Search the data for the string "none" and gather each line it is in.

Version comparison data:
+===+

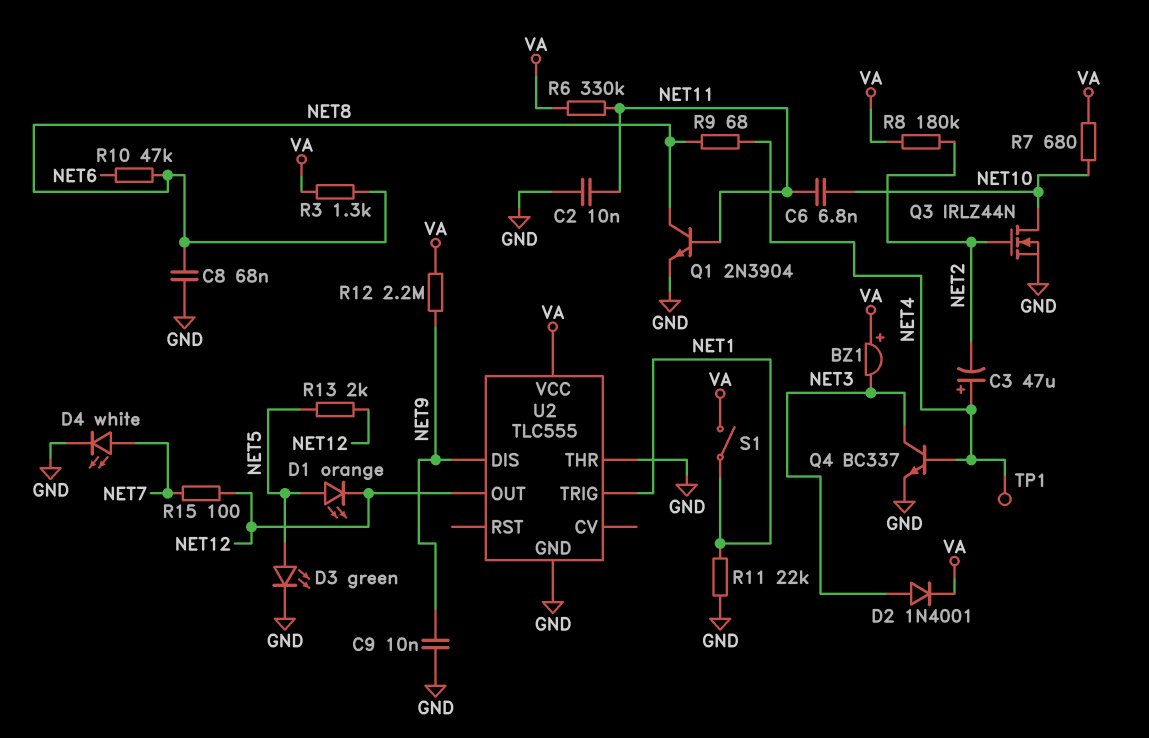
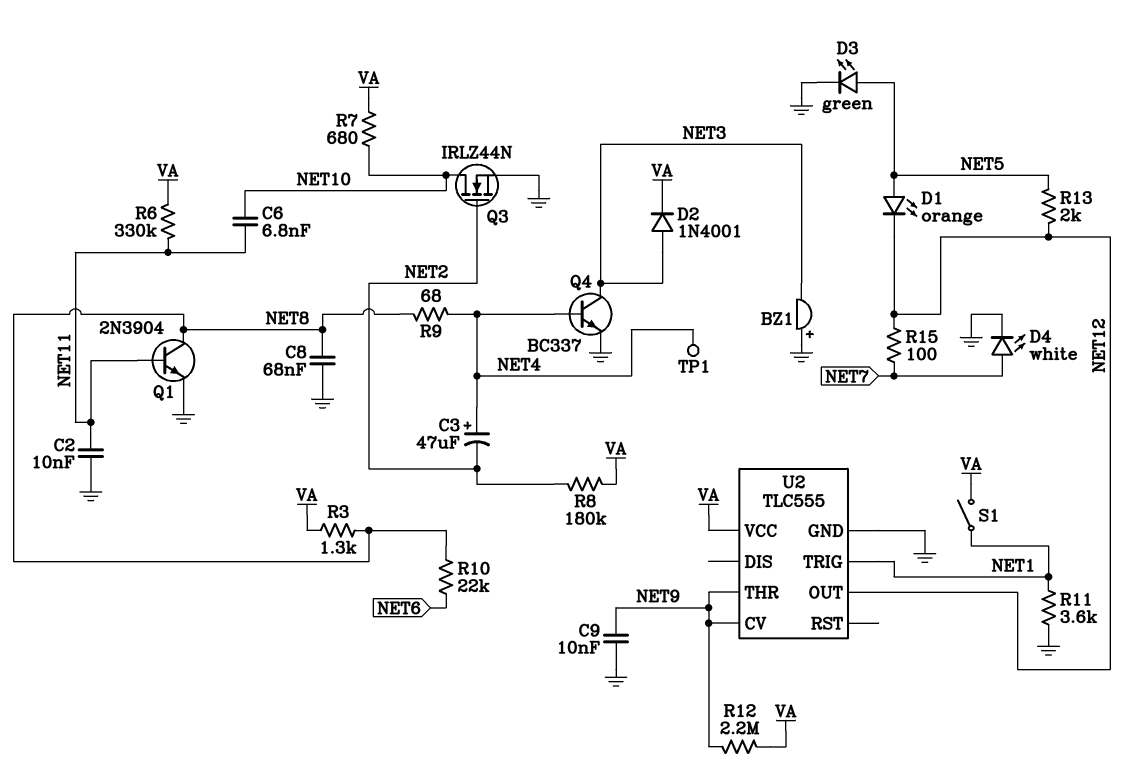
BZ1: buzzer (plus VA, minus NET3) -> buzzer (plus GND, minus NET3)
R10: 47k (NET6, NET8) -> 22k (NET6, NET8)
R11: 22k (GND, NET1) -> 3.6k (GND, NET1)
U2 pin CV: none -> NET9
U2 pin DIS: NET9 -> none
U2 pin THR: GND -> NET9

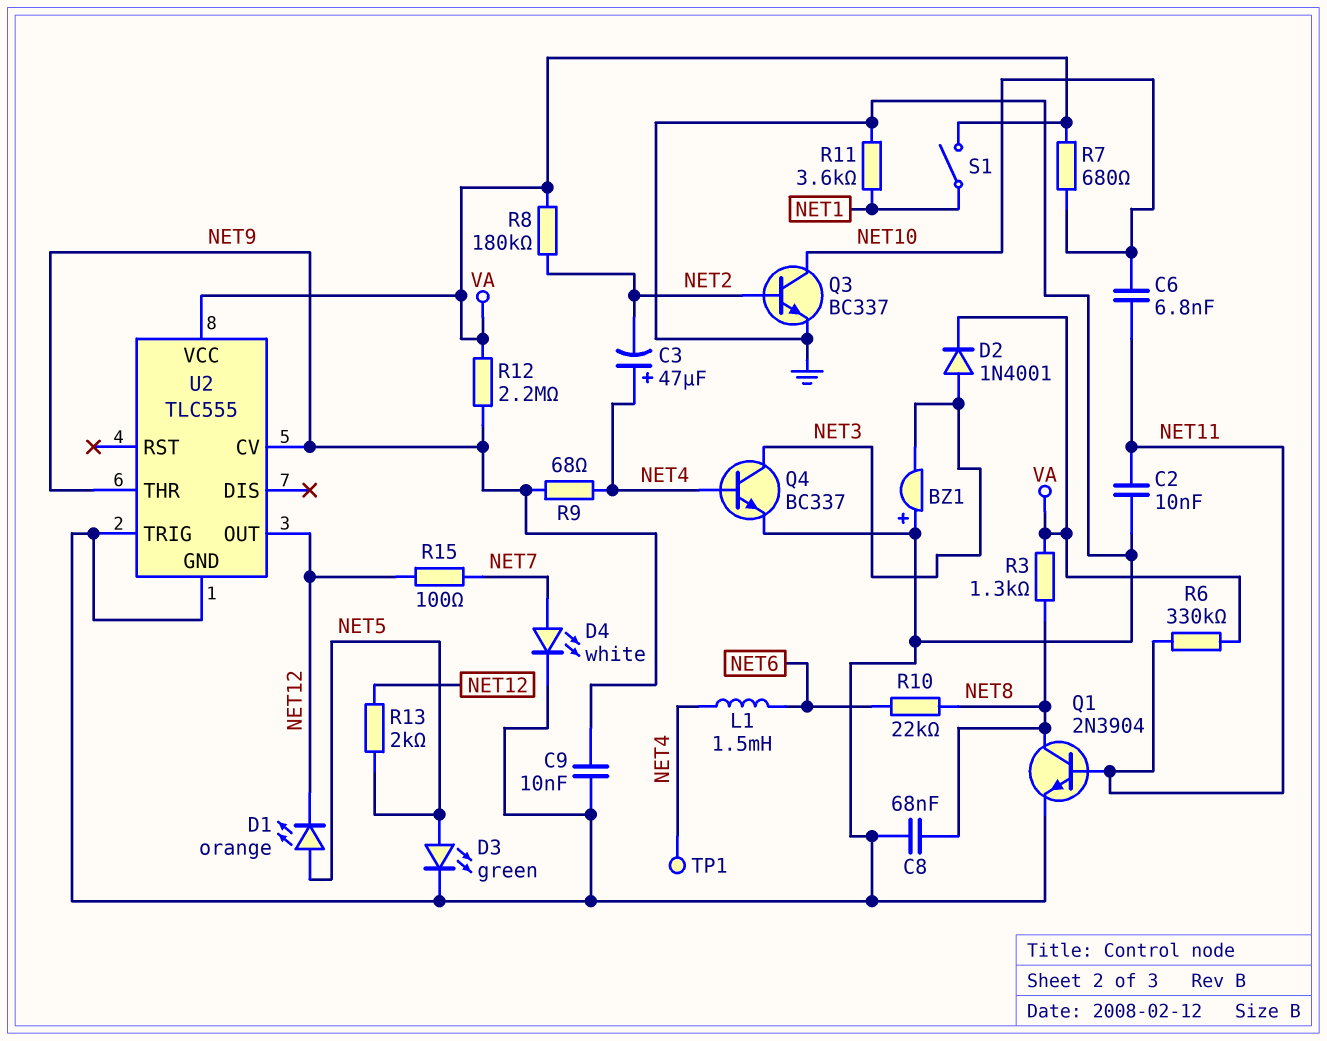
L1: none -> 1.5mH (NET4, NET6)
Q3: NMOS IRLZ44N (G NET2, D NET10, S GND) -> NPN BC337 (B NET2, C NET10, E GND)
R9: 68 (NET4, NET8) -> 68 (NET4, NET9)
U2 pin TRIG: NET1 -> GND

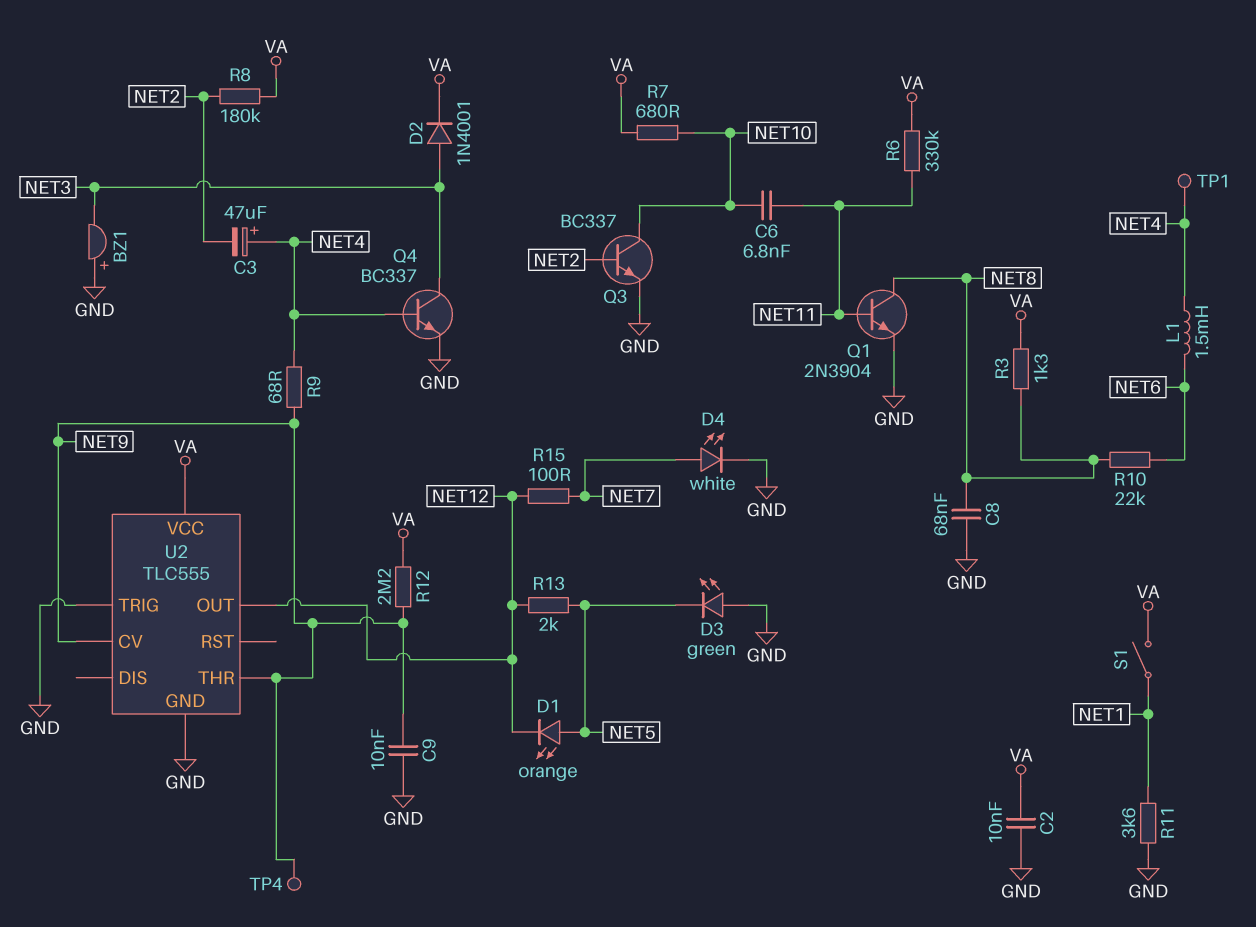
C2: 10nF (GND, NET11) -> 10nF (GND, VA)
D3: LED green (A NET5, K GND) -> LED green (A GND, K NET5)
TP4: none -> test point (NET9)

+===+

RESULT OF THE TASK —
U2 pin CV: none -> NET9
U2 pin DIS: NET9 -> none
L1: none -> 1.5mH (NET4, NET6)
TP4: none -> test point (NET9)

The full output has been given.